▸ **WORK REQUIRED**
What follows is a set of records. Repeat every one of them exactly.

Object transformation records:
▼▼▼

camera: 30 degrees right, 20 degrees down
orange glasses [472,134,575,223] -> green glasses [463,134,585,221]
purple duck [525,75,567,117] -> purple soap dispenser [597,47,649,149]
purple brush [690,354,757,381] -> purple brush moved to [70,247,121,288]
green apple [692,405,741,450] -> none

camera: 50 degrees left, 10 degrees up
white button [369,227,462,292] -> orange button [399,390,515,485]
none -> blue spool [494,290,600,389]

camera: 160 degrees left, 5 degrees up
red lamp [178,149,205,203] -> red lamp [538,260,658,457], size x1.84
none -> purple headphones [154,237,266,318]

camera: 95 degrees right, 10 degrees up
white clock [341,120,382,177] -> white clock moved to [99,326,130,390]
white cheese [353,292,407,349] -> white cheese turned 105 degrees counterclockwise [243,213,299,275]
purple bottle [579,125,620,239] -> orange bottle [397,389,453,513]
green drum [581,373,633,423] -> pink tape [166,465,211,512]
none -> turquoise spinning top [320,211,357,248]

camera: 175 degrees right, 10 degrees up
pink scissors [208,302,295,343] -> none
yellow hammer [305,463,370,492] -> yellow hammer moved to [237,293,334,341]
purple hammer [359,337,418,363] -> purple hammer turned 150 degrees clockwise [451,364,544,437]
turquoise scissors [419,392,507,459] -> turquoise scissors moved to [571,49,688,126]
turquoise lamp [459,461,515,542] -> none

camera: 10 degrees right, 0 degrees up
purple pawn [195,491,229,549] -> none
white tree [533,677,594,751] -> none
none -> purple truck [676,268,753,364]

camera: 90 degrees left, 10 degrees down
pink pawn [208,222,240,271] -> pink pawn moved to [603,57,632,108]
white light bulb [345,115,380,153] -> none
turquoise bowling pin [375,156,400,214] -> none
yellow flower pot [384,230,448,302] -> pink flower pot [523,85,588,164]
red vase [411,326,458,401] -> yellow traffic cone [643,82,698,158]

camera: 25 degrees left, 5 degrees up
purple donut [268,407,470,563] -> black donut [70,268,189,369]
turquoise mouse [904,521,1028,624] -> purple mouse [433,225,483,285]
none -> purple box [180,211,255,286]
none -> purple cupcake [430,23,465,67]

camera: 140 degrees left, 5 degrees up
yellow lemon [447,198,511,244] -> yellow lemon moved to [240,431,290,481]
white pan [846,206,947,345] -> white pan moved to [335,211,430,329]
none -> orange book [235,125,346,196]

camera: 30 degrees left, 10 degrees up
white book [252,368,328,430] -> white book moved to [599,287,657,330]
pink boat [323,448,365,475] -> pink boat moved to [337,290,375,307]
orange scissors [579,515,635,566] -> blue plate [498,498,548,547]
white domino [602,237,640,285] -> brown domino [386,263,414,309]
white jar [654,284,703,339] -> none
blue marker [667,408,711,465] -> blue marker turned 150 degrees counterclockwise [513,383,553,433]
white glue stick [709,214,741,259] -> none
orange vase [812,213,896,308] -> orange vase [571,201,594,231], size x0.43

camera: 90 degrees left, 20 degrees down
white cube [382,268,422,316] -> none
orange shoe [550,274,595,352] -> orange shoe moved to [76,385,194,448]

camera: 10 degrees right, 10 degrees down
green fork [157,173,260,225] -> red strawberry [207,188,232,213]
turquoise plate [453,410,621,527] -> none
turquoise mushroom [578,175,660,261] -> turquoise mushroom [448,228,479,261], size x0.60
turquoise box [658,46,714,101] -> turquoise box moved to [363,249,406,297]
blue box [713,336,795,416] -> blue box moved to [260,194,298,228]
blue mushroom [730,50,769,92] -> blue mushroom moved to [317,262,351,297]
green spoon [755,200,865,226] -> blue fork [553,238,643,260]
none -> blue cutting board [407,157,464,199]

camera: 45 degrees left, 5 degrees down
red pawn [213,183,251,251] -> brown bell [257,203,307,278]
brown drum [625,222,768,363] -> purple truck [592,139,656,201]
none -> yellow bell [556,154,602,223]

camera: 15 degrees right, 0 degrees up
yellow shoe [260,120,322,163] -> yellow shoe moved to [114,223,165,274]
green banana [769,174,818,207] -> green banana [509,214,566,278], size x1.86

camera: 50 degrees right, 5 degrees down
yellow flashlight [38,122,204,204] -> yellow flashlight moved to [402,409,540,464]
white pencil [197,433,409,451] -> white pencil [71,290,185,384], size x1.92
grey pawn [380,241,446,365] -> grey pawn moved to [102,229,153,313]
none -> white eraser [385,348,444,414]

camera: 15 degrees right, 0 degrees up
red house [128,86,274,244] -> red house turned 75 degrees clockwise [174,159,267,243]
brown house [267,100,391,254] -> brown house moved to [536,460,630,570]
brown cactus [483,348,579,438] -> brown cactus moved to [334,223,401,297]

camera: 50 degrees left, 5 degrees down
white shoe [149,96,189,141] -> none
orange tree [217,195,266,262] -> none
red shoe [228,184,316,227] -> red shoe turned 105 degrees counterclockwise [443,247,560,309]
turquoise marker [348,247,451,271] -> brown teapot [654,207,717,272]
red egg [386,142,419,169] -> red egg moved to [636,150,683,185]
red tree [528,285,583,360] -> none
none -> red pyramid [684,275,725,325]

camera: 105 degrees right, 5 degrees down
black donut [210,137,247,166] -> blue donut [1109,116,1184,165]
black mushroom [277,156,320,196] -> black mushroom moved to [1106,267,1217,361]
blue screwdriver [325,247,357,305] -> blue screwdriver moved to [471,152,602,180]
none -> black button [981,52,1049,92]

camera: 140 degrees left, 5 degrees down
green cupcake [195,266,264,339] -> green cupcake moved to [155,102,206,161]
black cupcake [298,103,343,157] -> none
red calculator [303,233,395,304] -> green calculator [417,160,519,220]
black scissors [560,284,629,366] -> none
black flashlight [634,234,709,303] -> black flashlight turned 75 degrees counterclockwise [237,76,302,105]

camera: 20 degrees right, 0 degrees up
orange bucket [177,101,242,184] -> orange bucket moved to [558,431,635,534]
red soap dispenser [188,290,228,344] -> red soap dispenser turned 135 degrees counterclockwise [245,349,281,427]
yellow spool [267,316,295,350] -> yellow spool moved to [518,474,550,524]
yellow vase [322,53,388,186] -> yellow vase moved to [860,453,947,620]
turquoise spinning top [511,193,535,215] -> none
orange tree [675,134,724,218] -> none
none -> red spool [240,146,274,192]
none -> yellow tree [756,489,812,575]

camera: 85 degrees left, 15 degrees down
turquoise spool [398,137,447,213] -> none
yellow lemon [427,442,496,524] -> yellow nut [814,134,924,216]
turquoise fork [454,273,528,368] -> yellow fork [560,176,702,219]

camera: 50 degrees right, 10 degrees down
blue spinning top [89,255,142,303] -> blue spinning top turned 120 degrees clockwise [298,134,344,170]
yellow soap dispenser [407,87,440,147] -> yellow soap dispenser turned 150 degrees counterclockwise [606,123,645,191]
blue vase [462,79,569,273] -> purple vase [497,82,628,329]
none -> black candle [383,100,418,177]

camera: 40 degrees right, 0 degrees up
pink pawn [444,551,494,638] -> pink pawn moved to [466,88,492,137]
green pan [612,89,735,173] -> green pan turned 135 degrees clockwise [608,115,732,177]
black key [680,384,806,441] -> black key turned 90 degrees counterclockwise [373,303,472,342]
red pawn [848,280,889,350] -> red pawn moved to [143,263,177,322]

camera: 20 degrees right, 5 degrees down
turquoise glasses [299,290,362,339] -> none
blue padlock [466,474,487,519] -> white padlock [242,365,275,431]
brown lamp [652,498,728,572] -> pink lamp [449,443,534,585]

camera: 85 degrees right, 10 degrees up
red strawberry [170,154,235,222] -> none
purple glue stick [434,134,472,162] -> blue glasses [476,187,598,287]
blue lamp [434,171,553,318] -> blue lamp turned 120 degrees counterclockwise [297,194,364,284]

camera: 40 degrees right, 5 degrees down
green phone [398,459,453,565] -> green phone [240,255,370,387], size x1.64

▲▲▲

▸ **ANSWER TO THIS EXERCISE**
camera: 30 degrees right, 20 degrees down
orange glasses [472,134,575,223] -> green glasses [463,134,585,221]
purple duck [525,75,567,117] -> purple soap dispenser [597,47,649,149]
purple brush [690,354,757,381] -> purple brush moved to [70,247,121,288]
green apple [692,405,741,450] -> none

camera: 50 degrees left, 10 degrees up
white button [369,227,462,292] -> orange button [399,390,515,485]
none -> blue spool [494,290,600,389]

camera: 160 degrees left, 5 degrees up
red lamp [178,149,205,203] -> red lamp [538,260,658,457], size x1.84
none -> purple headphones [154,237,266,318]

camera: 95 degrees right, 10 degrees up
white clock [341,120,382,177] -> white clock moved to [99,326,130,390]
white cheese [353,292,407,349] -> white cheese turned 105 degrees counterclockwise [243,213,299,275]
purple bottle [579,125,620,239] -> orange bottle [397,389,453,513]
green drum [581,373,633,423] -> pink tape [166,465,211,512]
none -> turquoise spinning top [320,211,357,248]

camera: 175 degrees right, 10 degrees up
pink scissors [208,302,295,343] -> none
yellow hammer [305,463,370,492] -> yellow hammer moved to [237,293,334,341]
purple hammer [359,337,418,363] -> purple hammer turned 150 degrees clockwise [451,364,544,437]
turquoise scissors [419,392,507,459] -> turquoise scissors moved to [571,49,688,126]
turquoise lamp [459,461,515,542] -> none

camera: 10 degrees right, 0 degrees up
purple pawn [195,491,229,549] -> none
white tree [533,677,594,751] -> none
none -> purple truck [676,268,753,364]

camera: 90 degrees left, 10 degrees down
pink pawn [208,222,240,271] -> pink pawn moved to [603,57,632,108]
white light bulb [345,115,380,153] -> none
turquoise bowling pin [375,156,400,214] -> none
yellow flower pot [384,230,448,302] -> pink flower pot [523,85,588,164]
red vase [411,326,458,401] -> yellow traffic cone [643,82,698,158]

camera: 25 degrees left, 5 degrees up
purple donut [268,407,470,563] -> black donut [70,268,189,369]
turquoise mouse [904,521,1028,624] -> purple mouse [433,225,483,285]
none -> purple box [180,211,255,286]
none -> purple cupcake [430,23,465,67]

camera: 140 degrees left, 5 degrees up
yellow lemon [447,198,511,244] -> yellow lemon moved to [240,431,290,481]
white pan [846,206,947,345] -> white pan moved to [335,211,430,329]
none -> orange book [235,125,346,196]

camera: 30 degrees left, 10 degrees up
white book [252,368,328,430] -> white book moved to [599,287,657,330]
pink boat [323,448,365,475] -> pink boat moved to [337,290,375,307]
orange scissors [579,515,635,566] -> blue plate [498,498,548,547]
white domino [602,237,640,285] -> brown domino [386,263,414,309]
white jar [654,284,703,339] -> none
blue marker [667,408,711,465] -> blue marker turned 150 degrees counterclockwise [513,383,553,433]
white glue stick [709,214,741,259] -> none
orange vase [812,213,896,308] -> orange vase [571,201,594,231], size x0.43

camera: 90 degrees left, 20 degrees down
white cube [382,268,422,316] -> none
orange shoe [550,274,595,352] -> orange shoe moved to [76,385,194,448]

camera: 10 degrees right, 10 degrees down
green fork [157,173,260,225] -> red strawberry [207,188,232,213]
turquoise plate [453,410,621,527] -> none
turquoise mushroom [578,175,660,261] -> turquoise mushroom [448,228,479,261], size x0.60
turquoise box [658,46,714,101] -> turquoise box moved to [363,249,406,297]
blue box [713,336,795,416] -> blue box moved to [260,194,298,228]
blue mushroom [730,50,769,92] -> blue mushroom moved to [317,262,351,297]
green spoon [755,200,865,226] -> blue fork [553,238,643,260]
none -> blue cutting board [407,157,464,199]

camera: 45 degrees left, 5 degrees down
red pawn [213,183,251,251] -> brown bell [257,203,307,278]
brown drum [625,222,768,363] -> purple truck [592,139,656,201]
none -> yellow bell [556,154,602,223]

camera: 15 degrees right, 0 degrees up
yellow shoe [260,120,322,163] -> yellow shoe moved to [114,223,165,274]
green banana [769,174,818,207] -> green banana [509,214,566,278], size x1.86

camera: 50 degrees right, 5 degrees down
yellow flashlight [38,122,204,204] -> yellow flashlight moved to [402,409,540,464]
white pencil [197,433,409,451] -> white pencil [71,290,185,384], size x1.92
grey pawn [380,241,446,365] -> grey pawn moved to [102,229,153,313]
none -> white eraser [385,348,444,414]

camera: 15 degrees right, 0 degrees up
red house [128,86,274,244] -> red house turned 75 degrees clockwise [174,159,267,243]
brown house [267,100,391,254] -> brown house moved to [536,460,630,570]
brown cactus [483,348,579,438] -> brown cactus moved to [334,223,401,297]

camera: 50 degrees left, 5 degrees down
white shoe [149,96,189,141] -> none
orange tree [217,195,266,262] -> none
red shoe [228,184,316,227] -> red shoe turned 105 degrees counterclockwise [443,247,560,309]
turquoise marker [348,247,451,271] -> brown teapot [654,207,717,272]
red egg [386,142,419,169] -> red egg moved to [636,150,683,185]
red tree [528,285,583,360] -> none
none -> red pyramid [684,275,725,325]

camera: 105 degrees right, 5 degrees down
black donut [210,137,247,166] -> blue donut [1109,116,1184,165]
black mushroom [277,156,320,196] -> black mushroom moved to [1106,267,1217,361]
blue screwdriver [325,247,357,305] -> blue screwdriver moved to [471,152,602,180]
none -> black button [981,52,1049,92]

camera: 140 degrees left, 5 degrees down
green cupcake [195,266,264,339] -> green cupcake moved to [155,102,206,161]
black cupcake [298,103,343,157] -> none
red calculator [303,233,395,304] -> green calculator [417,160,519,220]
black scissors [560,284,629,366] -> none
black flashlight [634,234,709,303] -> black flashlight turned 75 degrees counterclockwise [237,76,302,105]

camera: 20 degrees right, 0 degrees up
orange bucket [177,101,242,184] -> orange bucket moved to [558,431,635,534]
red soap dispenser [188,290,228,344] -> red soap dispenser turned 135 degrees counterclockwise [245,349,281,427]
yellow spool [267,316,295,350] -> yellow spool moved to [518,474,550,524]
yellow vase [322,53,388,186] -> yellow vase moved to [860,453,947,620]
turquoise spinning top [511,193,535,215] -> none
orange tree [675,134,724,218] -> none
none -> red spool [240,146,274,192]
none -> yellow tree [756,489,812,575]

camera: 85 degrees left, 15 degrees down
turquoise spool [398,137,447,213] -> none
yellow lemon [427,442,496,524] -> yellow nut [814,134,924,216]
turquoise fork [454,273,528,368] -> yellow fork [560,176,702,219]

camera: 50 degrees right, 10 degrees down
blue spinning top [89,255,142,303] -> blue spinning top turned 120 degrees clockwise [298,134,344,170]
yellow soap dispenser [407,87,440,147] -> yellow soap dispenser turned 150 degrees counterclockwise [606,123,645,191]
blue vase [462,79,569,273] -> purple vase [497,82,628,329]
none -> black candle [383,100,418,177]

camera: 40 degrees right, 0 degrees up
pink pawn [444,551,494,638] -> pink pawn moved to [466,88,492,137]
green pan [612,89,735,173] -> green pan turned 135 degrees clockwise [608,115,732,177]
black key [680,384,806,441] -> black key turned 90 degrees counterclockwise [373,303,472,342]
red pawn [848,280,889,350] -> red pawn moved to [143,263,177,322]

camera: 20 degrees right, 5 degrees down
turquoise glasses [299,290,362,339] -> none
blue padlock [466,474,487,519] -> white padlock [242,365,275,431]
brown lamp [652,498,728,572] -> pink lamp [449,443,534,585]

camera: 85 degrees right, 10 degrees up
red strawberry [170,154,235,222] -> none
purple glue stick [434,134,472,162] -> blue glasses [476,187,598,287]
blue lamp [434,171,553,318] -> blue lamp turned 120 degrees counterclockwise [297,194,364,284]

camera: 40 degrees right, 5 degrees down
green phone [398,459,453,565] -> green phone [240,255,370,387], size x1.64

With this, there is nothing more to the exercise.